## WHAT TO PRODUCE
Write every line of the material out exactly as shown.

## TASK DATA

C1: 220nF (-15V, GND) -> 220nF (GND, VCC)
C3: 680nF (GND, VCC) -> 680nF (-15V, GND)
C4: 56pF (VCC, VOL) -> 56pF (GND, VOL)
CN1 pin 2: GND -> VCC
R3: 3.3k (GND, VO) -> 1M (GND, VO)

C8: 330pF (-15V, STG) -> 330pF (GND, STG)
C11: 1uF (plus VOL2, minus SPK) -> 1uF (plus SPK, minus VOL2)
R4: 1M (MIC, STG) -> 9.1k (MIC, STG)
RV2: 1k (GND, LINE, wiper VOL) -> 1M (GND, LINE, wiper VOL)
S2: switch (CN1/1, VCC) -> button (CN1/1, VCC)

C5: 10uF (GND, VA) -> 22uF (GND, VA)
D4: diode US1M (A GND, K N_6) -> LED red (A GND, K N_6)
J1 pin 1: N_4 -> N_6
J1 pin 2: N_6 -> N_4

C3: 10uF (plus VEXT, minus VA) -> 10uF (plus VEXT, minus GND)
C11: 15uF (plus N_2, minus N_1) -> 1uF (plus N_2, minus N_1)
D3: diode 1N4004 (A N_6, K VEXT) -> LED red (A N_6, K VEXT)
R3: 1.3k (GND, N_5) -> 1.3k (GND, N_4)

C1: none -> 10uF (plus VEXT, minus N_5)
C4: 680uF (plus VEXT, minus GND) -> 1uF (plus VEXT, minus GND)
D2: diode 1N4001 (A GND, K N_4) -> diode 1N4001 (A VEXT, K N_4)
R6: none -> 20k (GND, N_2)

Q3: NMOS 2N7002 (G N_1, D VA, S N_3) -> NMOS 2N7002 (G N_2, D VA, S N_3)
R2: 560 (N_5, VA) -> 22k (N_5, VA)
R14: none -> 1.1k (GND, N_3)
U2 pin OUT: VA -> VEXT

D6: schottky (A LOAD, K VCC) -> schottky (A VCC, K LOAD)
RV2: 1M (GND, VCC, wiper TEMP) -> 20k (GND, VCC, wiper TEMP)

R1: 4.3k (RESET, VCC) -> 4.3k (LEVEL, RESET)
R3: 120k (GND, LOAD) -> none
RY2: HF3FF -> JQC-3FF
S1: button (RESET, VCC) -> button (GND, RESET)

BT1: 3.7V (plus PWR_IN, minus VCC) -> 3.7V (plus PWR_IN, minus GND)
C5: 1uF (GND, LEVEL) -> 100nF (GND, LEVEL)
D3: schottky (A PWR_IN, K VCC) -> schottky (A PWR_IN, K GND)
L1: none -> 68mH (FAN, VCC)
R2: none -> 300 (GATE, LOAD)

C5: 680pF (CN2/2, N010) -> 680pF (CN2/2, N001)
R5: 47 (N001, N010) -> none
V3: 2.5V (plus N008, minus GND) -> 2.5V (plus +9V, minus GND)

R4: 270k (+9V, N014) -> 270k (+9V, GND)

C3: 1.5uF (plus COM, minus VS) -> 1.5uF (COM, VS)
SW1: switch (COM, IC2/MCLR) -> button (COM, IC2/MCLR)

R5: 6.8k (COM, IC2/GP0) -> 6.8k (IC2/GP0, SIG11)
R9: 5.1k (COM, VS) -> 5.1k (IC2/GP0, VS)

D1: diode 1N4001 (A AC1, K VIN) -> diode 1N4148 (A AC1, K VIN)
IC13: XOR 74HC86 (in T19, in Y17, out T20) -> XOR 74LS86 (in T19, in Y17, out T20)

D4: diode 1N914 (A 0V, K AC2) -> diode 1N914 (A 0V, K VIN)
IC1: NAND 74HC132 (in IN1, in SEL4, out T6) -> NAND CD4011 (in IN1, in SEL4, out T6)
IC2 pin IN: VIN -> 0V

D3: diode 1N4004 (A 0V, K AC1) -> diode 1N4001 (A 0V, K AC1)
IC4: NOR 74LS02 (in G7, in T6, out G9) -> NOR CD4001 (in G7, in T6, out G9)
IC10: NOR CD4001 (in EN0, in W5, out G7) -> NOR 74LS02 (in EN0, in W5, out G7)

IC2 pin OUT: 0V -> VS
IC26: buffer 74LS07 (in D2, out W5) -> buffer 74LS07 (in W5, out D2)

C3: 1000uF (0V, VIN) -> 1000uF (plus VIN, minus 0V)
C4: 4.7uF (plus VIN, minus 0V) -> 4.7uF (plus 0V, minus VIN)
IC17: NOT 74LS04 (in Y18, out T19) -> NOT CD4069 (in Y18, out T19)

## WORKED SOLUTION
C1: 220nF (-15V, GND) -> 220nF (GND, VCC)
C3: 680nF (GND, VCC) -> 680nF (-15V, GND)
C4: 56pF (VCC, VOL) -> 56pF (GND, VOL)
CN1 pin 2: GND -> VCC
R3: 3.3k (GND, VO) -> 1M (GND, VO)

C8: 330pF (-15V, STG) -> 330pF (GND, STG)
C11: 1uF (plus VOL2, minus SPK) -> 1uF (plus SPK, minus VOL2)
R4: 1M (MIC, STG) -> 9.1k (MIC, STG)
RV2: 1k (GND, LINE, wiper VOL) -> 1M (GND, LINE, wiper VOL)
S2: switch (CN1/1, VCC) -> button (CN1/1, VCC)

C5: 10uF (GND, VA) -> 22uF (GND, VA)
D4: diode US1M (A GND, K N_6) -> LED red (A GND, K N_6)
J1 pin 1: N_4 -> N_6
J1 pin 2: N_6 -> N_4

C3: 10uF (plus VEXT, minus VA) -> 10uF (plus VEXT, minus GND)
C11: 15uF (plus N_2, minus N_1) -> 1uF (plus N_2, minus N_1)
D3: diode 1N4004 (A N_6, K VEXT) -> LED red (A N_6, K VEXT)
R3: 1.3k (GND, N_5) -> 1.3k (GND, N_4)

C1: none -> 10uF (plus VEXT, minus N_5)
C4: 680uF (plus VEXT, minus GND) -> 1uF (plus VEXT, minus GND)
D2: diode 1N4001 (A GND, K N_4) -> diode 1N4001 (A VEXT, K N_4)
R6: none -> 20k (GND, N_2)

Q3: NMOS 2N7002 (G N_1, D VA, S N_3) -> NMOS 2N7002 (G N_2, D VA, S N_3)
R2: 560 (N_5, VA) -> 22k (N_5, VA)
R14: none -> 1.1k (GND, N_3)
U2 pin OUT: VA -> VEXT

D6: schottky (A LOAD, K VCC) -> schottky (A VCC, K LOAD)
RV2: 1M (GND, VCC, wiper TEMP) -> 20k (GND, VCC, wiper TEMP)

R1: 4.3k (RESET, VCC) -> 4.3k (LEVEL, RESET)
R3: 120k (GND, LOAD) -> none
RY2: HF3FF -> JQC-3FF
S1: button (RESET, VCC) -> button (GND, RESET)

BT1: 3.7V (plus PWR_IN, minus VCC) -> 3.7V (plus PWR_IN, minus GND)
C5: 1uF (GND, LEVEL) -> 100nF (GND, LEVEL)
D3: schottky (A PWR_IN, K VCC) -> schottky (A PWR_IN, K GND)
L1: none -> 68mH (FAN, VCC)
R2: none -> 300 (GATE, LOAD)

C5: 680pF (CN2/2, N010) -> 680pF (CN2/2, N001)
R5: 47 (N001, N010) -> none
V3: 2.5V (plus N008, minus GND) -> 2.5V (plus +9V, minus GND)

R4: 270k (+9V, N014) -> 270k (+9V, GND)

C3: 1.5uF (plus COM, minus VS) -> 1.5uF (COM, VS)
SW1: switch (COM, IC2/MCLR) -> button (COM, IC2/MCLR)

R5: 6.8k (COM, IC2/GP0) -> 6.8k (IC2/GP0, SIG11)
R9: 5.1k (COM, VS) -> 5.1k (IC2/GP0, VS)

D1: diode 1N4001 (A AC1, K VIN) -> diode 1N4148 (A AC1, K VIN)
IC13: XOR 74HC86 (in T19, in Y17, out T20) -> XOR 74LS86 (in T19, in Y17, out T20)

D4: diode 1N914 (A 0V, K AC2) -> diode 1N914 (A 0V, K VIN)
IC1: NAND 74HC132 (in IN1, in SEL4, out T6) -> NAND CD4011 (in IN1, in SEL4, out T6)
IC2 pin IN: VIN -> 0V

D3: diode 1N4004 (A 0V, K AC1) -> diode 1N4001 (A 0V, K AC1)
IC4: NOR 74LS02 (in G7, in T6, out G9) -> NOR CD4001 (in G7, in T6, out G9)
IC10: NOR CD4001 (in EN0, in W5, out G7) -> NOR 74LS02 (in EN0, in W5, out G7)

IC2 pin OUT: 0V -> VS
IC26: buffer 74LS07 (in D2, out W5) -> buffer 74LS07 (in W5, out D2)

C3: 1000uF (0V, VIN) -> 1000uF (plus VIN, minus 0V)
C4: 4.7uF (plus VIN, minus 0V) -> 4.7uF (plus 0V, minus VIN)
IC17: NOT 74LS04 (in Y18, out T19) -> NOT CD4069 (in Y18, out T19)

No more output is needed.